**OBJECTIVE:** Pull out every line that contains the word "point" and copy each one in full.

[Start of TASK DATA]

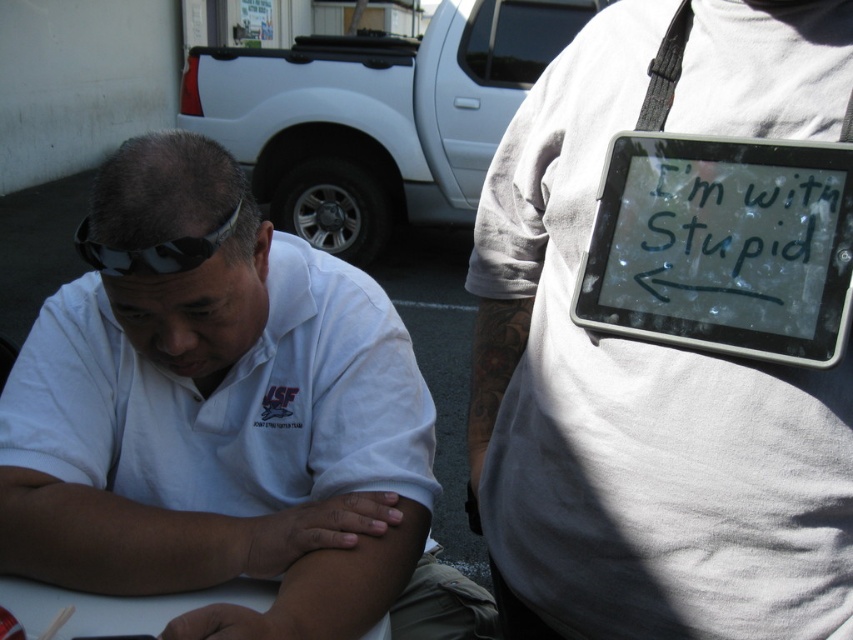
Which is more to the left, clear plastic tablet at upper right or white matte table at lower left?

Positioned to the left is white matte table at lower left.

This screenshot has height=640, width=853. What do you see at coordinates (722, 246) in the screenshot?
I see `clear plastic tablet at upper right` at bounding box center [722, 246].

The image size is (853, 640). Describe the element at coordinates (722, 246) in the screenshot. I see `clear plastic tablet at upper right` at that location.

Find the location of a particular element. This screenshot has height=640, width=853. clear plastic tablet at upper right is located at coordinates (x=722, y=246).

Which is below, white matte tablet at upper right or camouflage fabric goggles at upper left?

white matte tablet at upper right is below.

Does white matte tablet at upper right have a lesser height compared to camouflage fabric goggles at upper left?

In fact, white matte tablet at upper right may be taller than camouflage fabric goggles at upper left.

Does point (508, 355) come farther from viewer compared to point (216, 241)?

Yes, it is.

This screenshot has height=640, width=853. Find the location of `white matte tablet at upper right`. white matte tablet at upper right is located at coordinates (636, 412).

Which is more to the left, white matte tablet at upper right or clear plastic tablet at upper right?

Positioned to the left is white matte tablet at upper right.

Can you confirm if white matte tablet at upper right is bigger than clear plastic tablet at upper right?

Indeed, white matte tablet at upper right has a larger size compared to clear plastic tablet at upper right.

The height and width of the screenshot is (640, 853). Describe the element at coordinates (636, 412) in the screenshot. I see `white matte tablet at upper right` at that location.

The image size is (853, 640). In order to click on white matte tablet at upper right in this screenshot , I will do `click(636, 412)`.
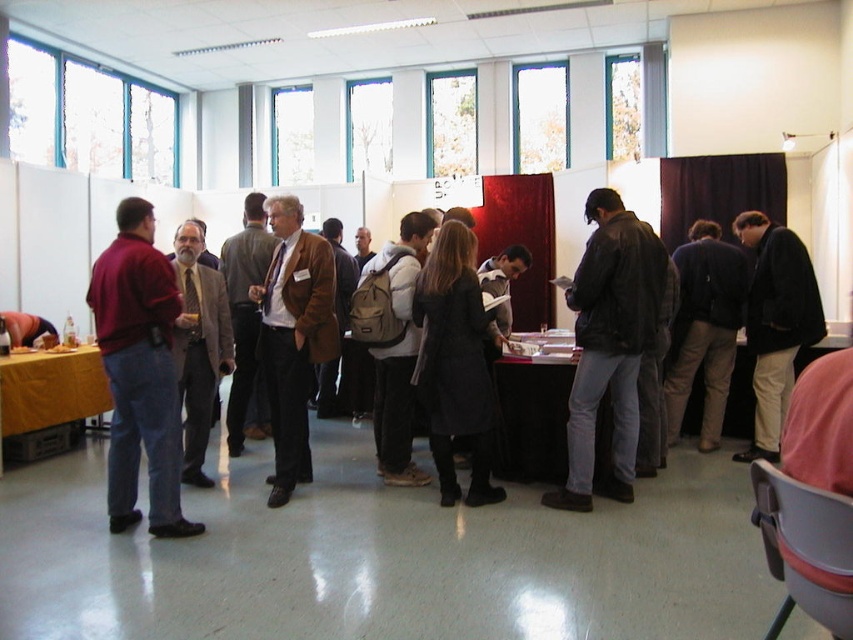
Question: Observing the image, what is the correct spatial positioning of dark brown leather jacket at right in reference to brown textured suit at center?

Choices:
 (A) right
 (B) left

Answer: (A)

Question: Can you confirm if dark brown leather jacket at right is positioned to the right of brown textured suit at center?

Choices:
 (A) no
 (B) yes

Answer: (B)

Question: Which object is positioned closest to the leather jacket at center?

Choices:
 (A) khaki backpack at center
 (B) dark brown leather jacket at right

Answer: (B)

Question: Which object appears closest to the camera in this image?

Choices:
 (A) yellow cloth-covered table at lower left
 (B) brown leather jacket at center
 (C) dark brown leather jacket at right
 (D) khaki backpack at center

Answer: (B)

Question: Which of these objects is positioned farthest from the black leather coat at center?

Choices:
 (A) dark brown leather jacket at right
 (B) black leather jacket at right

Answer: (B)

Question: Does black leather jacket at right appear on the right side of brown textured suit at center?

Choices:
 (A) yes
 (B) no

Answer: (A)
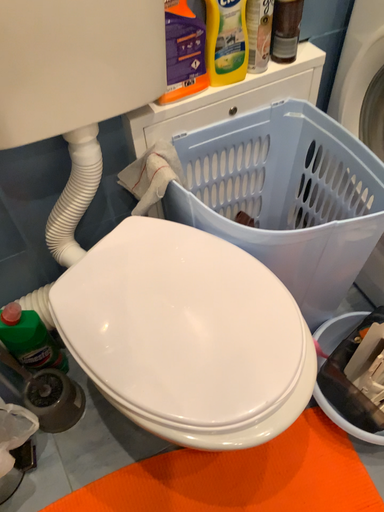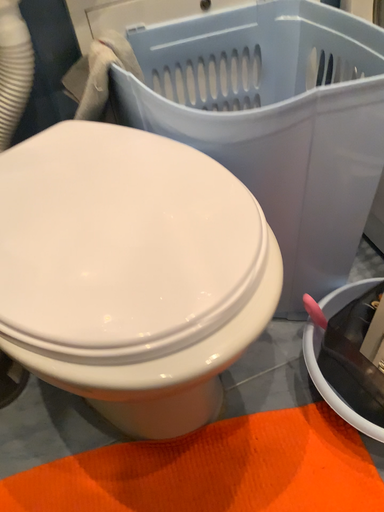
Question: How did the camera likely rotate when shooting the video?

Choices:
 (A) rotated upward
 (B) rotated downward

Answer: (A)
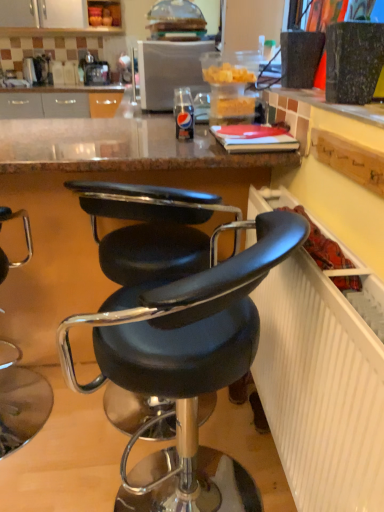
Question: Does black leather chair at center, positioned as the 2th chair in left-to-right order, appear on the right side of white textured radiator at lower right?

Choices:
 (A) yes
 (B) no

Answer: (B)

Question: Is black leather chair at center, positioned as the 2th chair in left-to-right order, closer to the viewer compared to white textured radiator at lower right?

Choices:
 (A) yes
 (B) no

Answer: (B)

Question: From the image's perspective, does black leather chair at center, the 1th chair in the right-to-left sequence, appear higher than white textured radiator at lower right?

Choices:
 (A) yes
 (B) no

Answer: (B)

Question: From a real-world perspective, is black leather chair at center, the 1th chair in the right-to-left sequence, positioned over white textured radiator at lower right based on gravity?

Choices:
 (A) no
 (B) yes

Answer: (A)

Question: Can you confirm if black leather chair at center, positioned as the 2th chair in left-to-right order, is shorter than white textured radiator at lower right?

Choices:
 (A) yes
 (B) no

Answer: (B)

Question: Based on their sizes in the image, would you say black leather chair at center, positioned as the 2th chair in left-to-right order, is bigger or smaller than black leather stool at lower left, the second chair when ordered from right to left?

Choices:
 (A) big
 (B) small

Answer: (A)

Question: From the image's perspective, is black leather chair at center, the 1th chair in the right-to-left sequence, located above or below black leather stool at lower left, marked as the 1th chair in a left-to-right arrangement?

Choices:
 (A) below
 (B) above

Answer: (A)

Question: Considering the relative positions of black leather chair at center, positioned as the 2th chair in left-to-right order, and black leather stool at lower left, the second chair when ordered from right to left, in the image provided, is black leather chair at center, positioned as the 2th chair in left-to-right order, to the left or to the right of black leather stool at lower left, the second chair when ordered from right to left,?

Choices:
 (A) right
 (B) left

Answer: (A)

Question: Relative to black leather stool at lower left, marked as the 1th chair in a left-to-right arrangement, is black leather chair at center, the 1th chair in the right-to-left sequence, in front or behind?

Choices:
 (A) front
 (B) behind

Answer: (A)

Question: From a real-world perspective, is white textured radiator at lower right positioned above or below black leather stool at lower left, the second chair when ordered from right to left?

Choices:
 (A) below
 (B) above

Answer: (B)

Question: Relative to black leather stool at lower left, the second chair when ordered from right to left, is white textured radiator at lower right in front or behind?

Choices:
 (A) front
 (B) behind

Answer: (A)

Question: Is white textured radiator at lower right situated inside black leather stool at lower left, marked as the 1th chair in a left-to-right arrangement, or outside?

Choices:
 (A) outside
 (B) inside

Answer: (A)

Question: Visually, is white textured radiator at lower right positioned to the left or to the right of black leather stool at lower left, the second chair when ordered from right to left?

Choices:
 (A) left
 (B) right

Answer: (B)

Question: Is point (39, 400) positioned closer to the camera than point (263, 218)?

Choices:
 (A) farther
 (B) closer

Answer: (A)

Question: Is black leather stool at lower left, marked as the 1th chair in a left-to-right arrangement, in front of or behind black leather chair at center, positioned as the 2th chair in left-to-right order, in the image?

Choices:
 (A) behind
 (B) front

Answer: (A)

[End of TASK DATA]

**THE REPLY:**
Does point (508, 355) come farther from viewer compared to point (216, 241)?
Question: Is point (39, 400) positioned closer to the camera than point (263, 218)?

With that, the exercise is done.